▸ Material for the task
+ + + + + + +

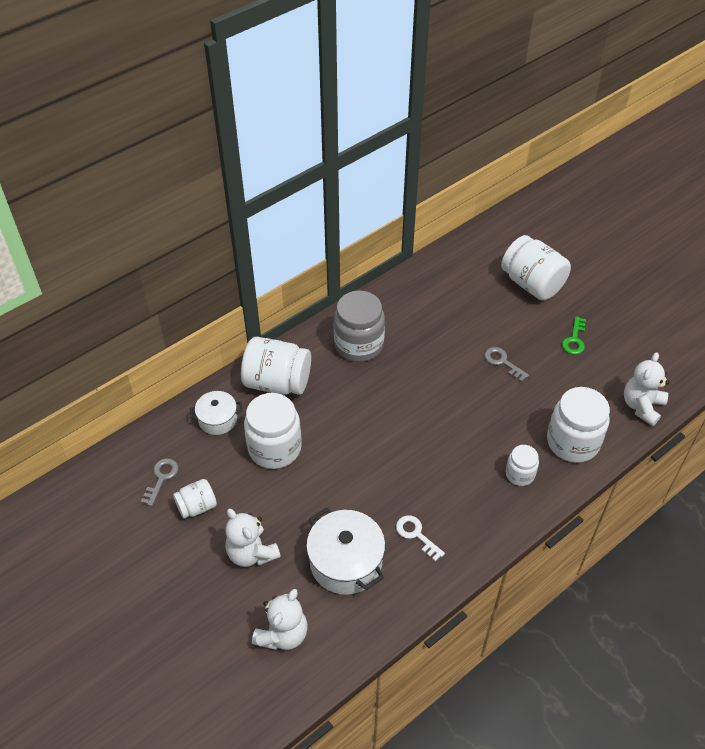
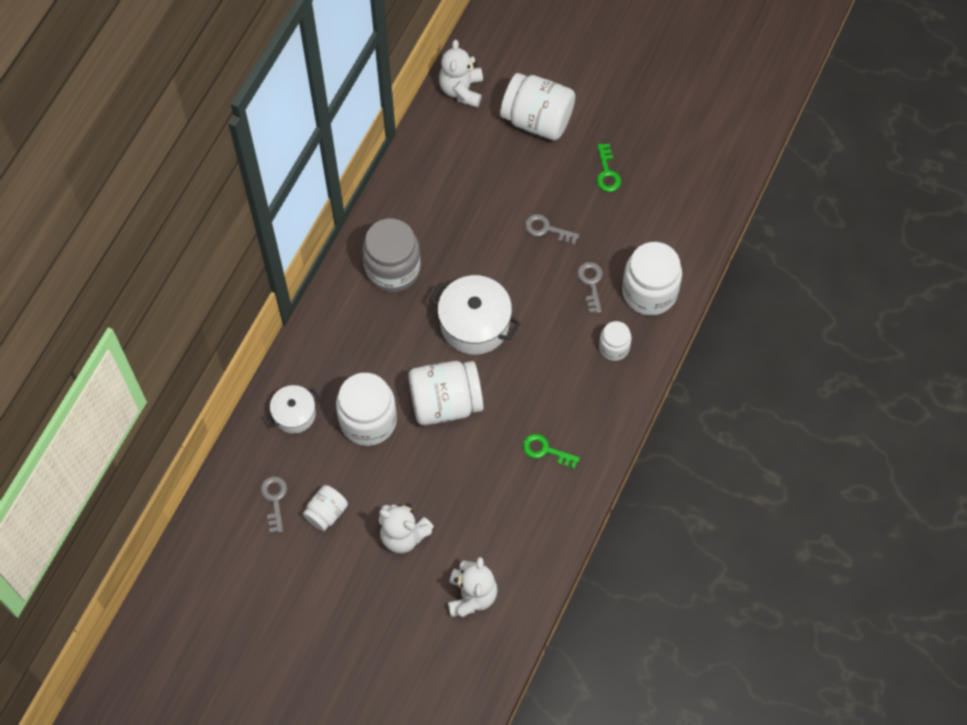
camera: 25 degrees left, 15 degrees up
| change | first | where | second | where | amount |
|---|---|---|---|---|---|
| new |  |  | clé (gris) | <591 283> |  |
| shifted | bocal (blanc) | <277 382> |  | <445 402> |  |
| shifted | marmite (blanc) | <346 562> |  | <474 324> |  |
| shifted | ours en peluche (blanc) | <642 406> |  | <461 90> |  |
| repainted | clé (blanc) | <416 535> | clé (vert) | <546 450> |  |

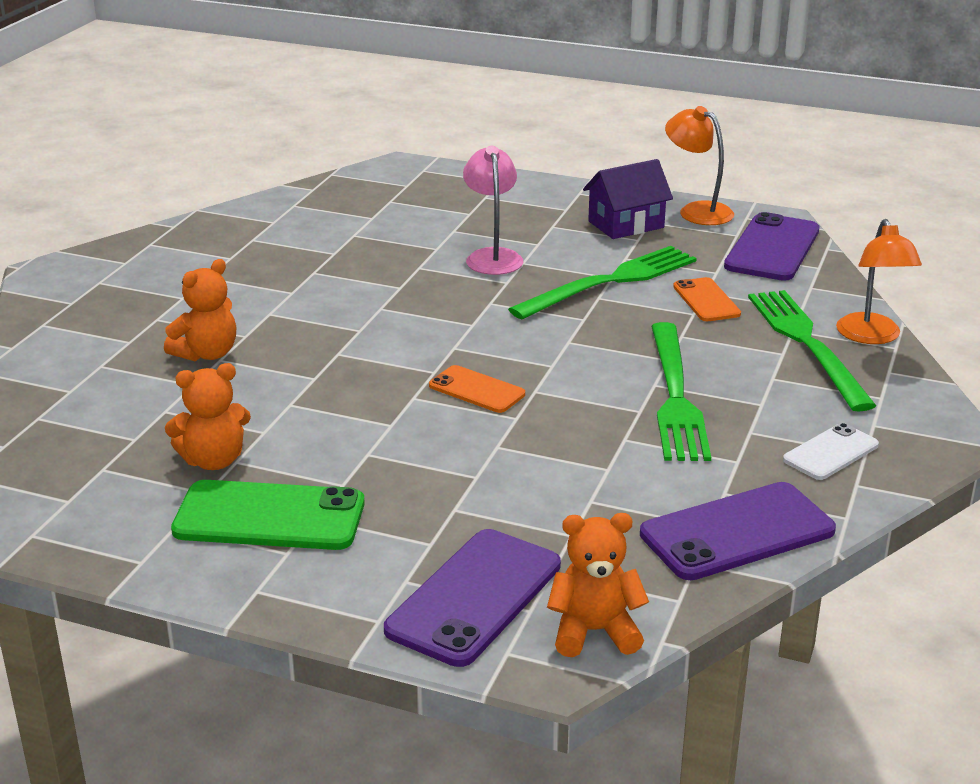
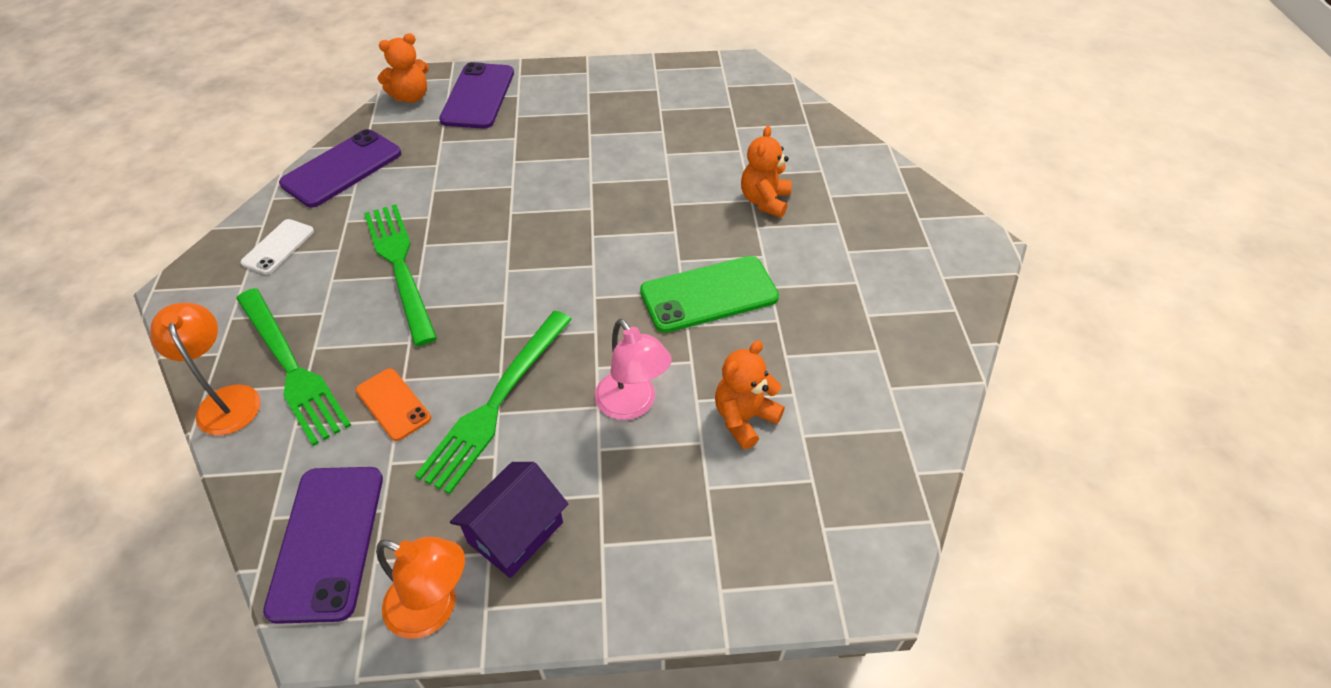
camera: 155 degrees right, 20 degrees up
| change | first | where | second | where | amount |
|---|---|---|---|---|---|
| gone | téléphone (orange) | <477 390> |  |  |  |
| shifted | ours en peluche (orange) | <213 461> |  | <744 418> |  |
| shifted | téléphone (vert) | <269 517> |  | <709 294> |  |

+ + + + + + +

▸ Task
Using the data above, write out every line exactly, leaving the images behind.

▸ Response to the exercise
camera: 25 degrees left, 15 degrees up
| change | first | where | second | where | amount |
|---|---|---|---|---|---|
| new |  |  | clé (gris) | <591 283> |  |
| shifted | bocal (blanc) | <277 382> |  | <445 402> |  |
| shifted | marmite (blanc) | <346 562> |  | <474 324> |  |
| shifted | ours en peluche (blanc) | <642 406> |  | <461 90> |  |
| repainted | clé (blanc) | <416 535> | clé (vert) | <546 450> |  |

camera: 155 degrees right, 20 degrees up
| change | first | where | second | where | amount |
|---|---|---|---|---|---|
| gone | téléphone (orange) | <477 390> |  |  |  |
| shifted | ours en peluche (orange) | <213 461> |  | <744 418> |  |
| shifted | téléphone (vert) | <269 517> |  | <709 294> |  |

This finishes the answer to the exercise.